**AIM OF THE EXERCISE**
Begin at the line below that contains "purple calculator [274,193,319,215]" and write out every line from there to the end of the entries, exactly.

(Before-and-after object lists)
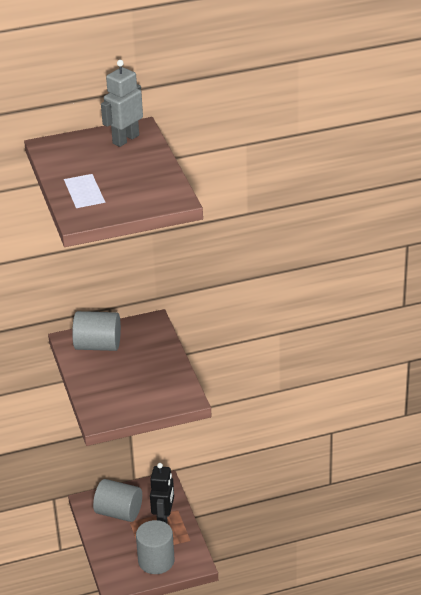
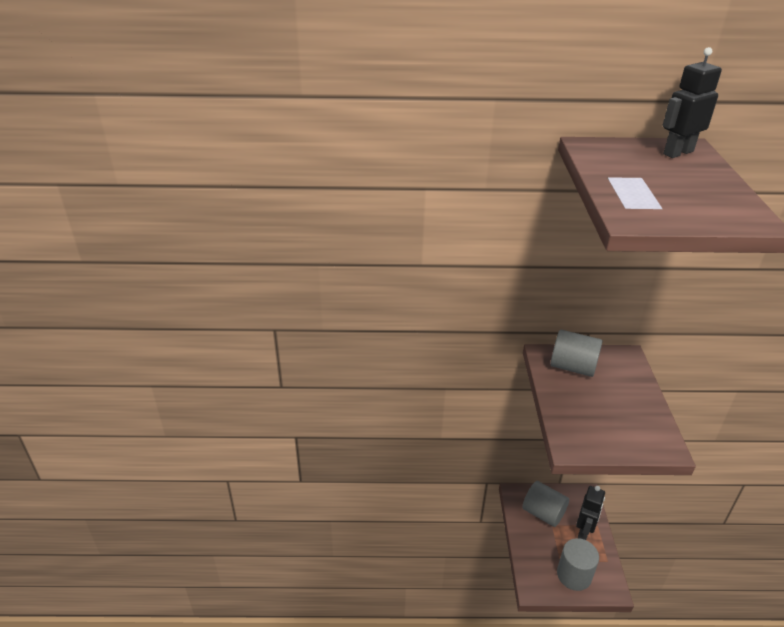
camera: 15 degrees right, 0 degrees up
grey robot [101,60,143,147] -> black robot [662,47,722,158]

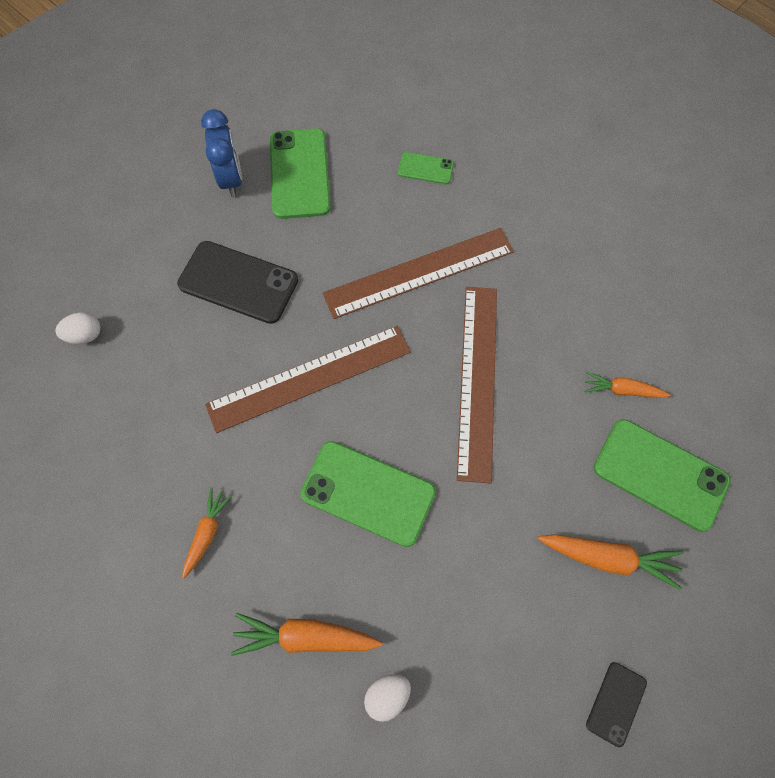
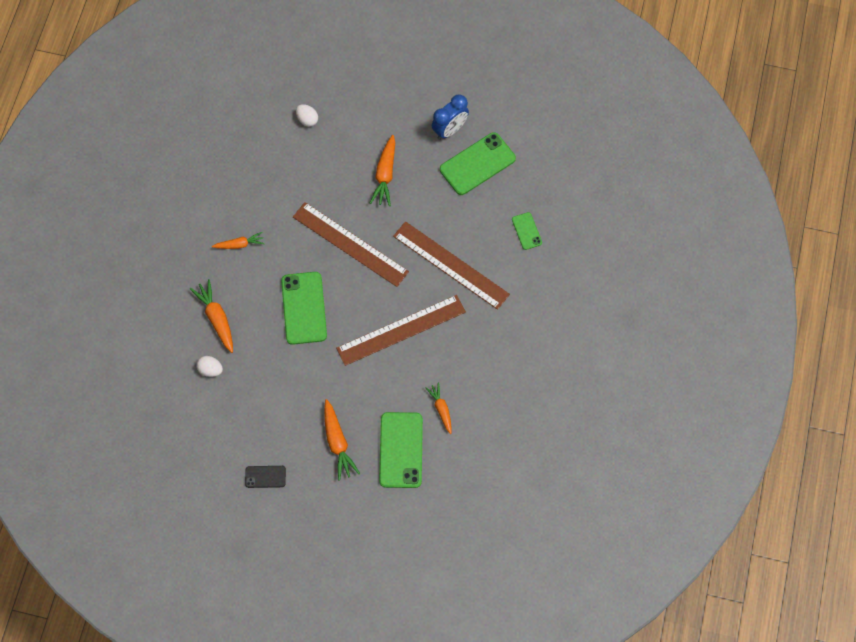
camera: 60 degrees right, 0 degrees up
black phone [177,241,298,324] -> orange carrot [370,135,395,206]

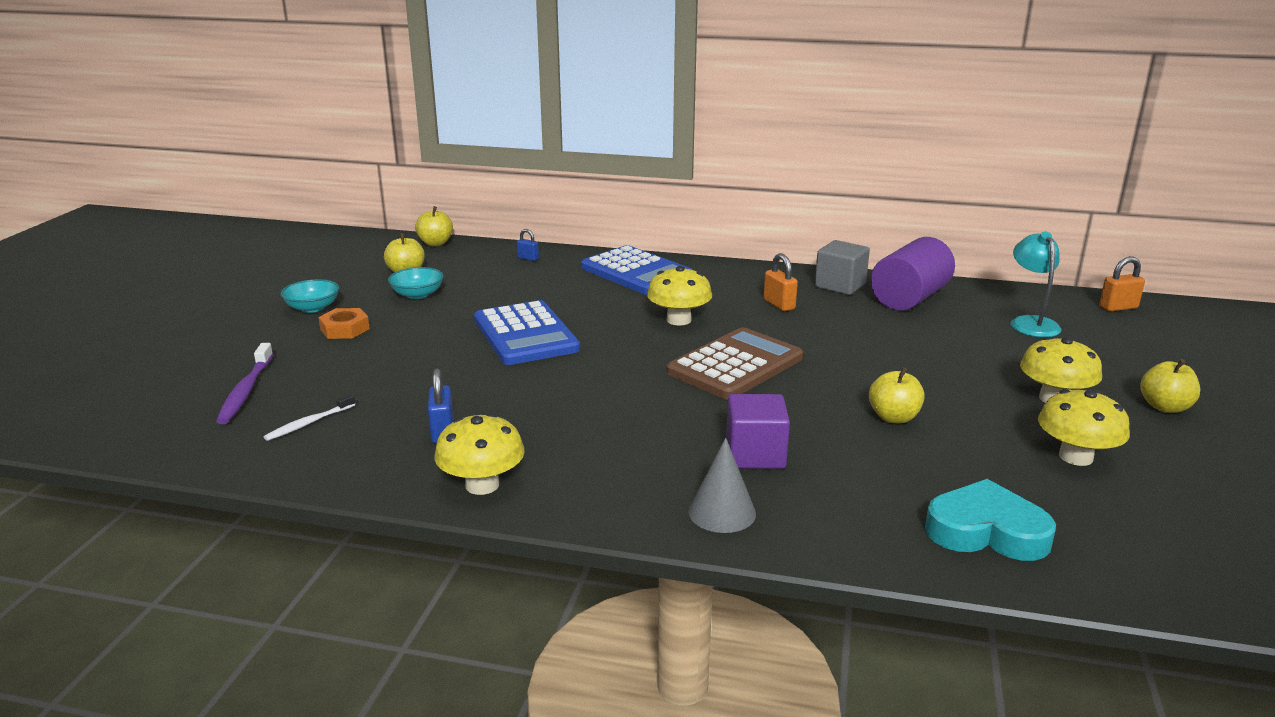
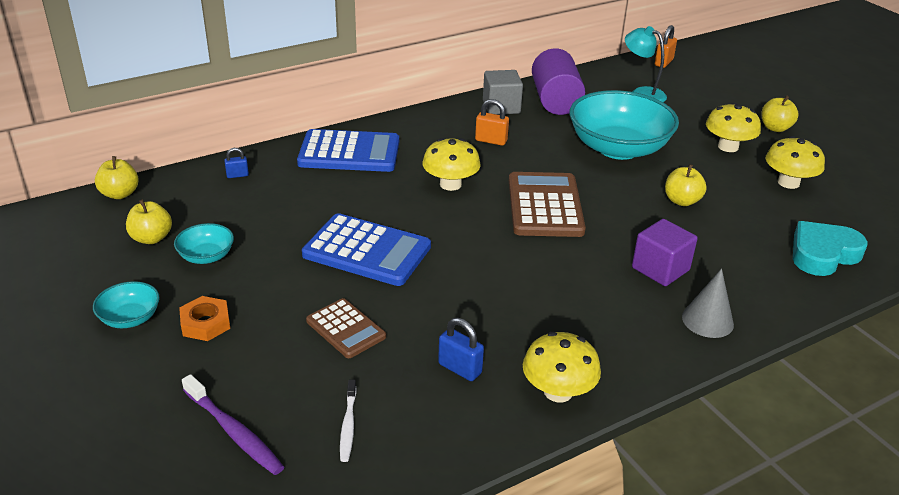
camera: 45 degrees left, 10 degrees up
none -> brown calculator [306,298,386,358]
none -> turquoise bowl [570,90,679,160]

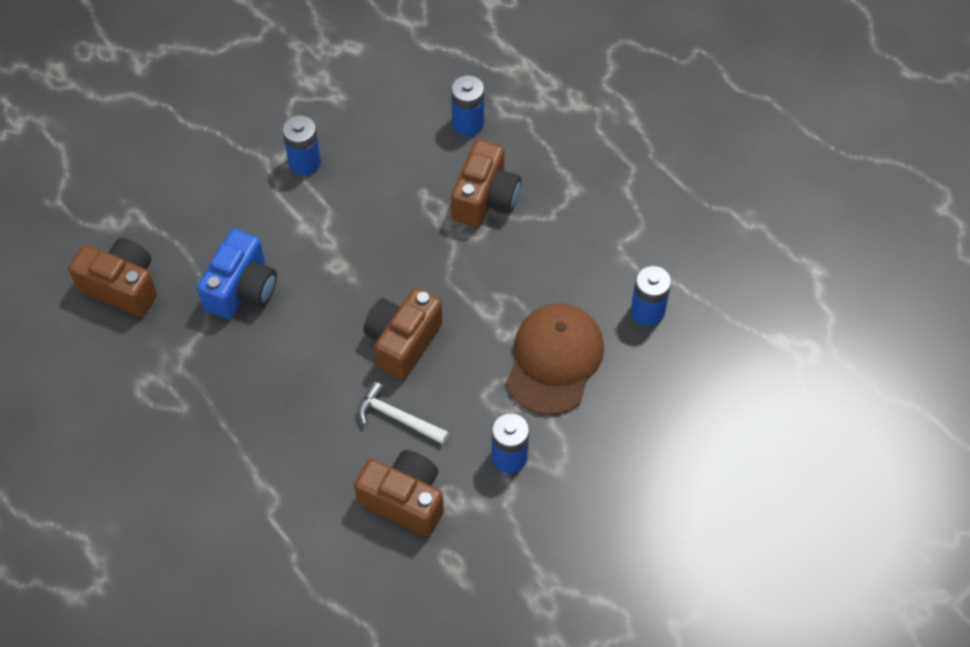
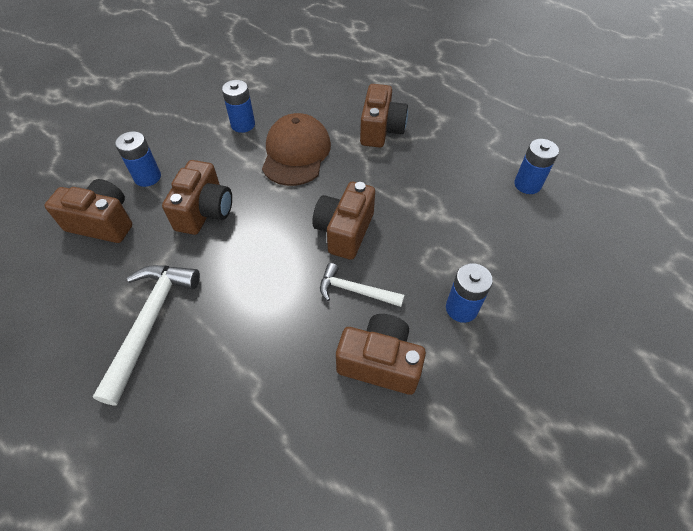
camera: 10 degrees left, 5 degrees down
blue camera [197,229,277,319] -> brown camera [162,160,232,235]
blue battery [451,75,484,136] -> blue battery moved to [115,131,161,187]
brown cap [506,303,604,415] -> brown cap moved to [262,113,331,186]
none -> white hammer [93,265,200,405]

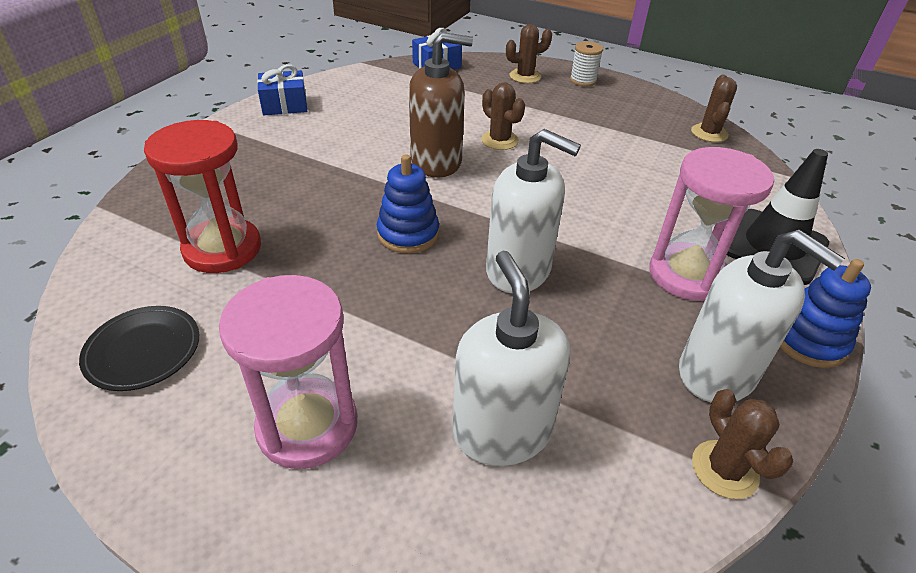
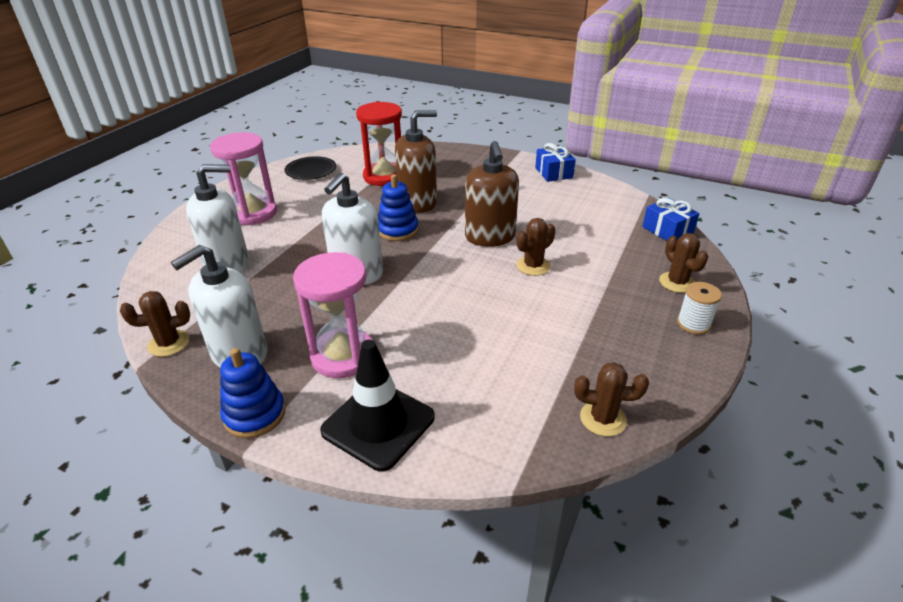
camera: 90 degrees right, 5 degrees down
none -> brown soap dispenser [395,110,437,212]

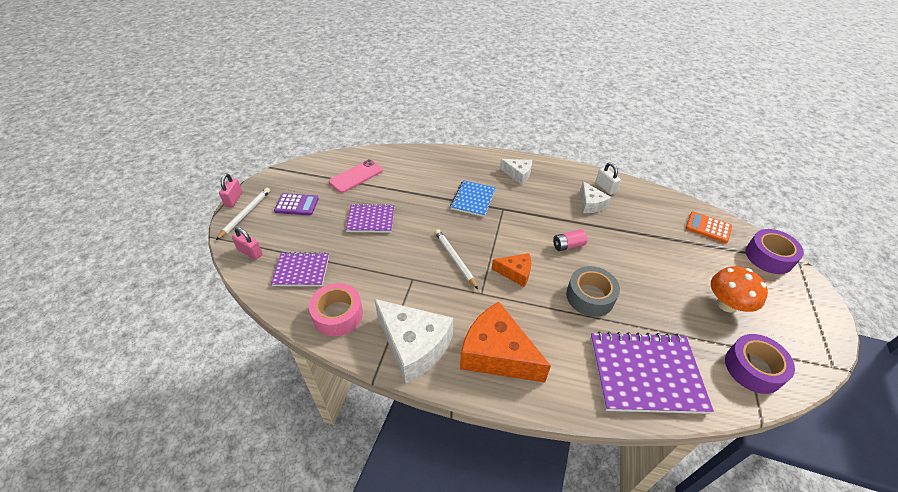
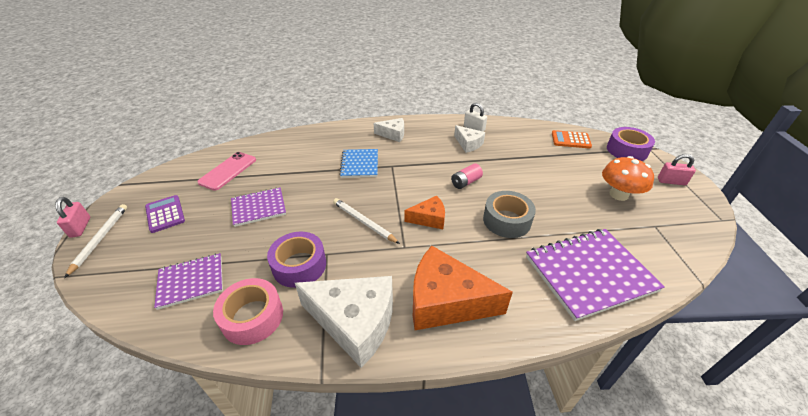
camera: 20 degrees left, 5 degrees down
pink padlock [232,227,263,260] -> pink padlock moved to [658,154,696,185]
purple calculator [274,193,319,215] -> purple calculator turned 105 degrees counterclockwise [145,195,185,233]
purple tape [725,334,795,394] -> purple tape moved to [267,232,326,288]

**REPLY TO THE EXERCISE**
purple calculator [274,193,319,215] -> purple calculator turned 105 degrees counterclockwise [145,195,185,233]
purple tape [725,334,795,394] -> purple tape moved to [267,232,326,288]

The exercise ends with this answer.